* Exercise instructions
From the line containing "R2: 39k (+3V3, N3) -> 39k (N3, N5)" through the last line of the material, copy every line exactly, both ends inclusive; do not copy pictures.

* Data provided

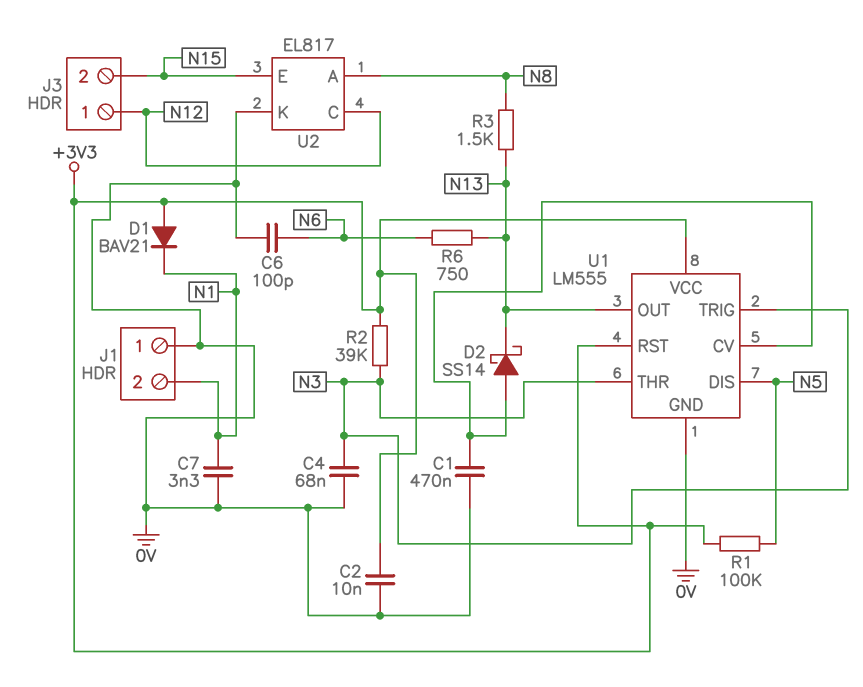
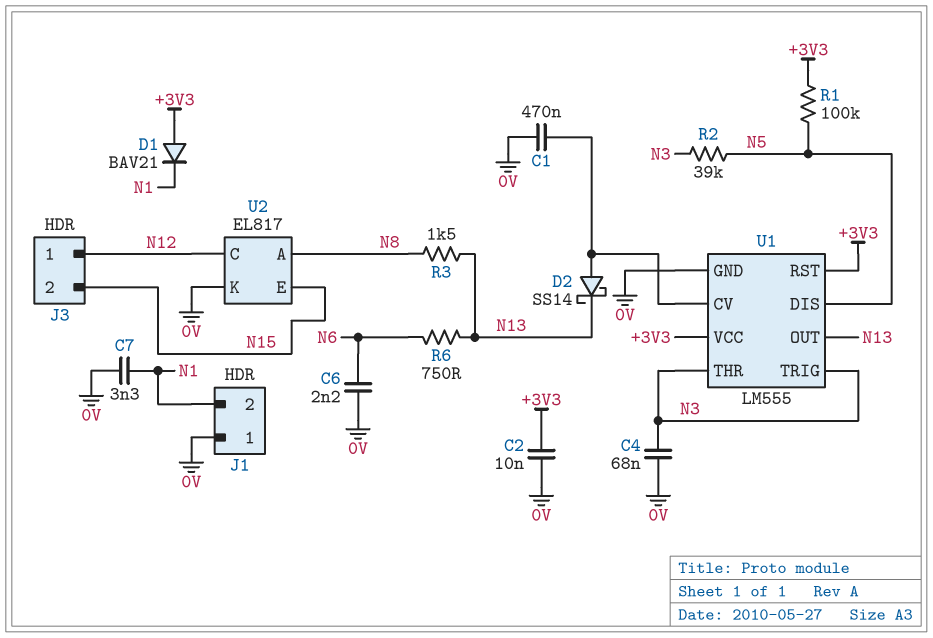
C6: 100pF (0V, N6) -> 2.2nF (0V, N6)
R2: 39k (+3V3, N3) -> 39k (N3, N5)

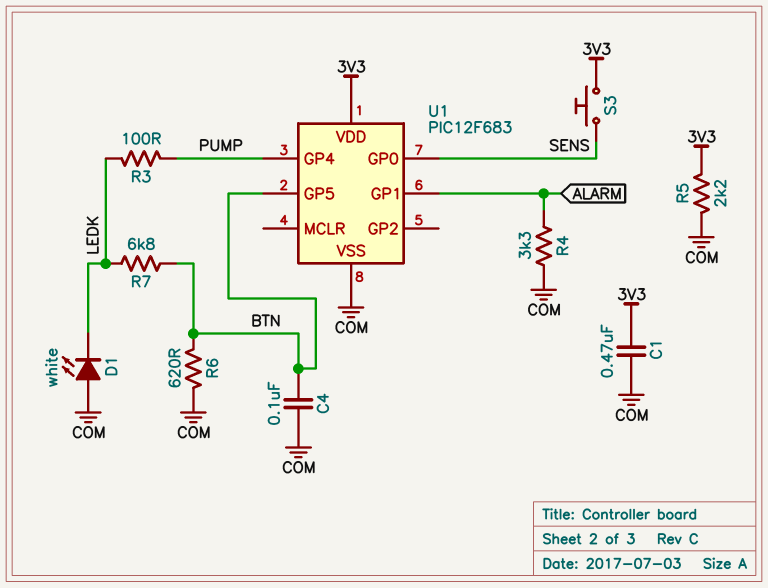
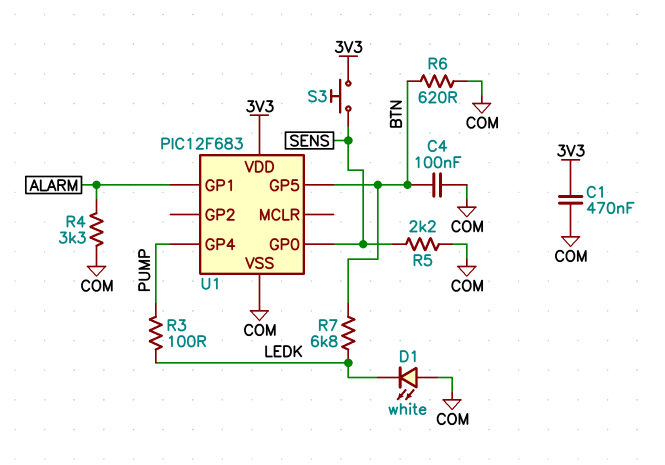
R5: 2.2k (3V3, COM) -> 2.2k (COM, SENS)

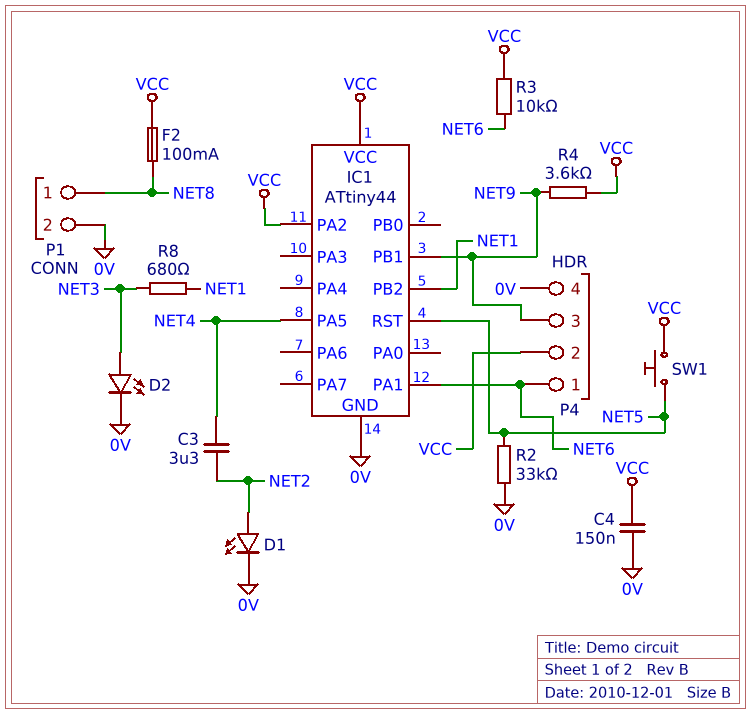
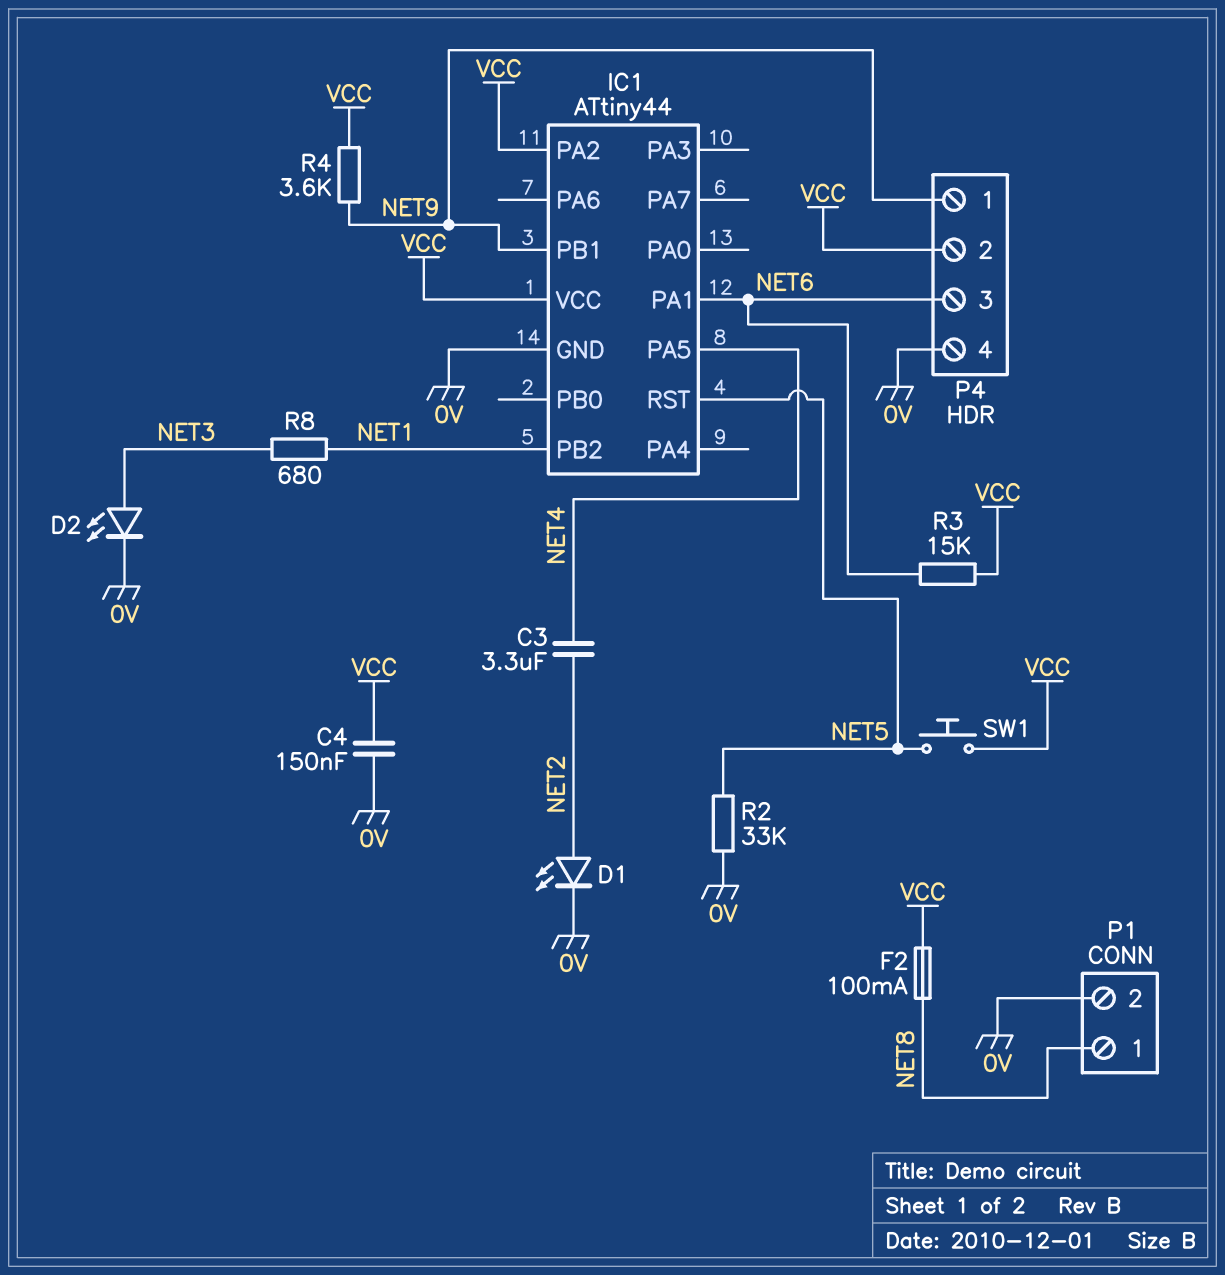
P4 pin 1: NET6 -> NET9
P4 pin 3: NET9 -> NET6
R3: 10k (NET6, VCC) -> 15k (NET6, VCC)

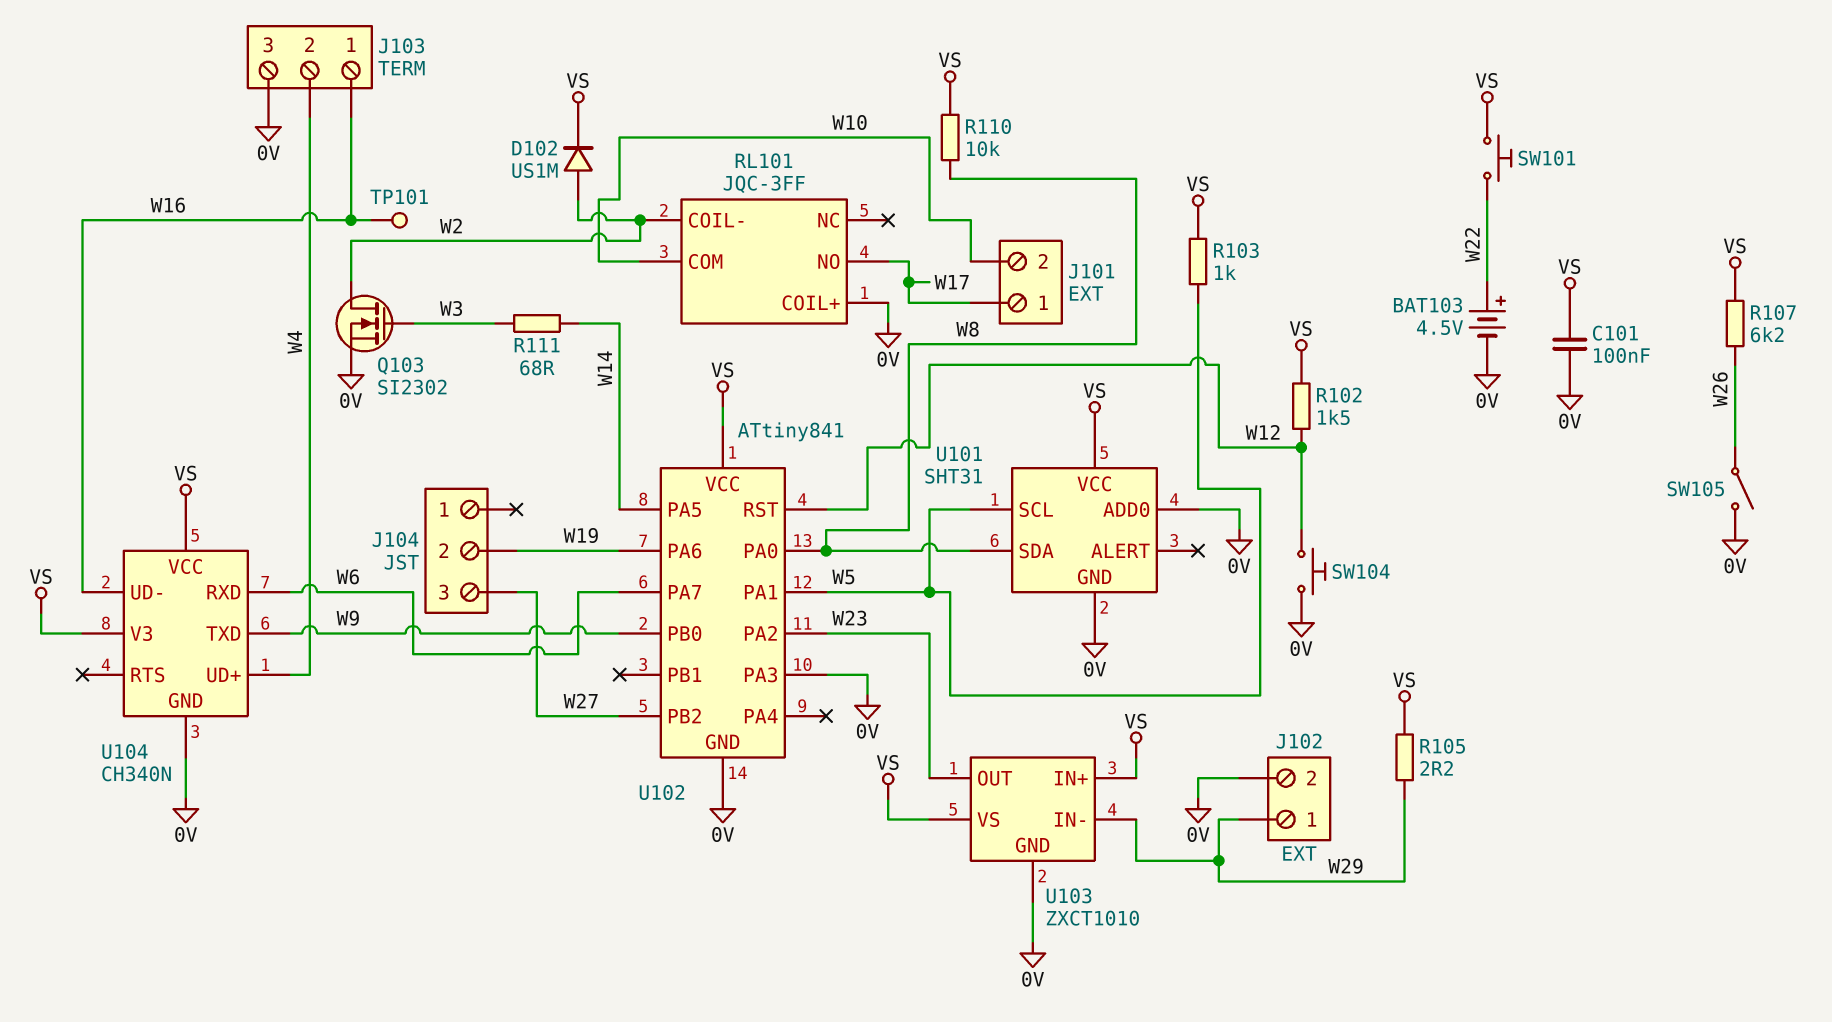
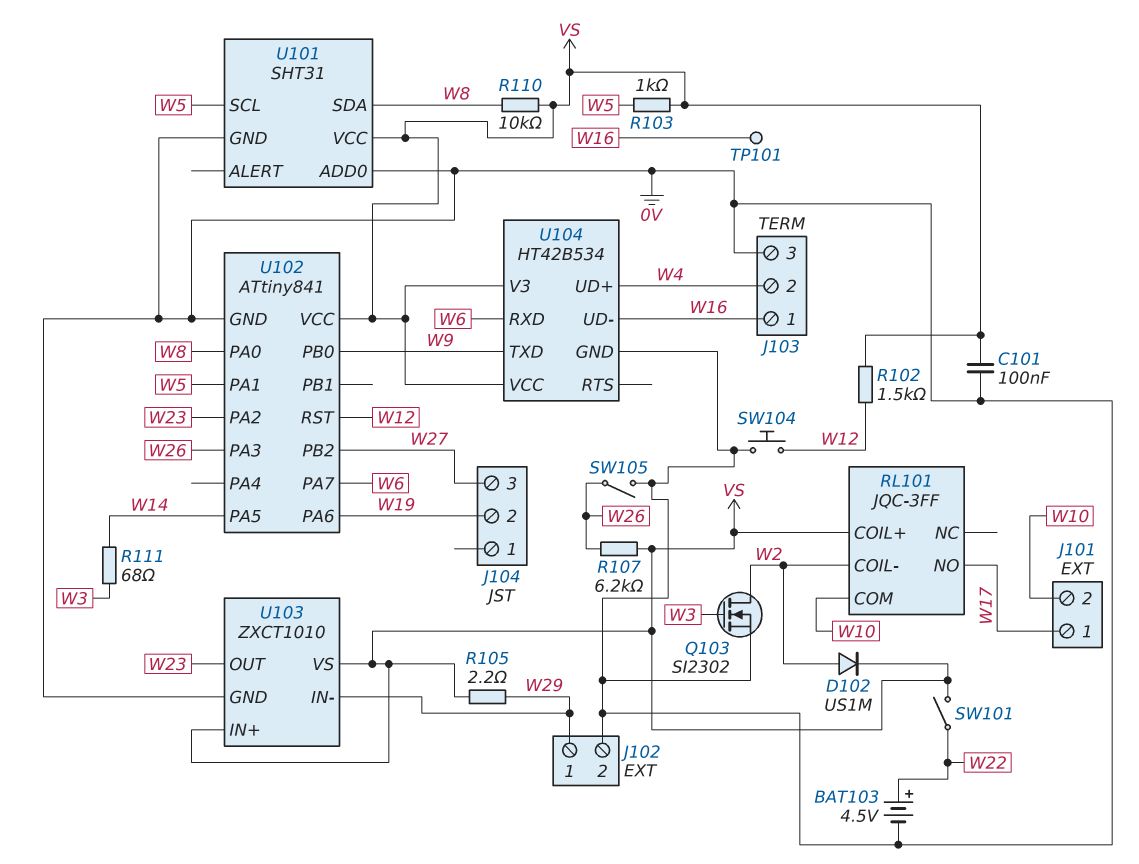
RL101 pin COIL+: 0V -> VS
SW101: button (VS, W22) -> switch (VS, W22)
U102 pin PA3: 0V -> W26
U104: CH340N -> HT42B534

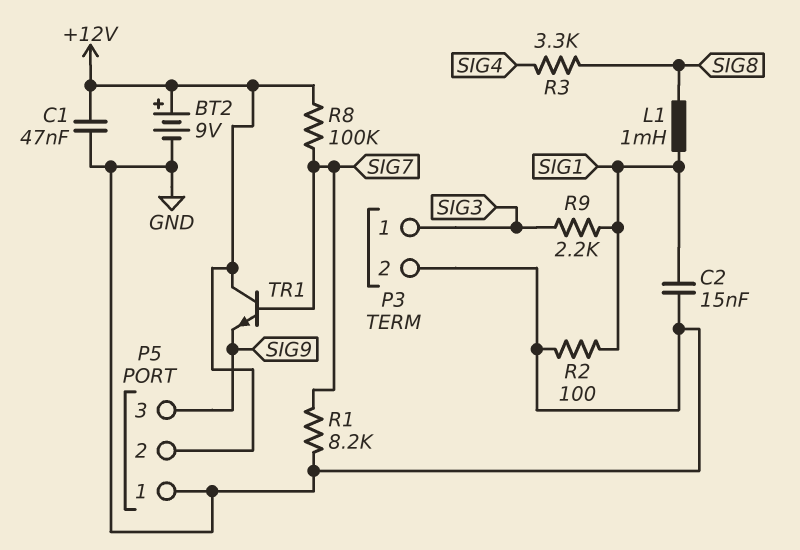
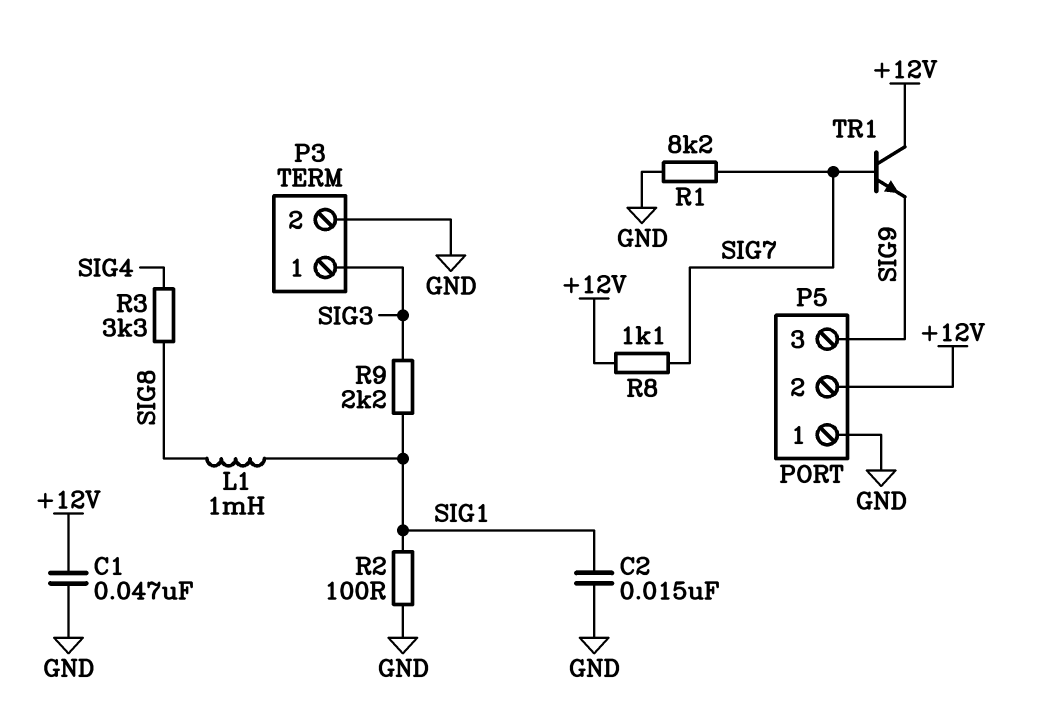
BT2: 9V (plus +12V, minus GND) -> none
R8: 100k (+12V, SIG7) -> 1.1k (+12V, SIG7)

* Expected answer
R2: 39k (+3V3, N3) -> 39k (N3, N5)

R5: 2.2k (3V3, COM) -> 2.2k (COM, SENS)

P4 pin 1: NET6 -> NET9
P4 pin 3: NET9 -> NET6
R3: 10k (NET6, VCC) -> 15k (NET6, VCC)

RL101 pin COIL+: 0V -> VS
SW101: button (VS, W22) -> switch (VS, W22)
U102 pin PA3: 0V -> W26
U104: CH340N -> HT42B534

BT2: 9V (plus +12V, minus GND) -> none
R8: 100k (+12V, SIG7) -> 1.1k (+12V, SIG7)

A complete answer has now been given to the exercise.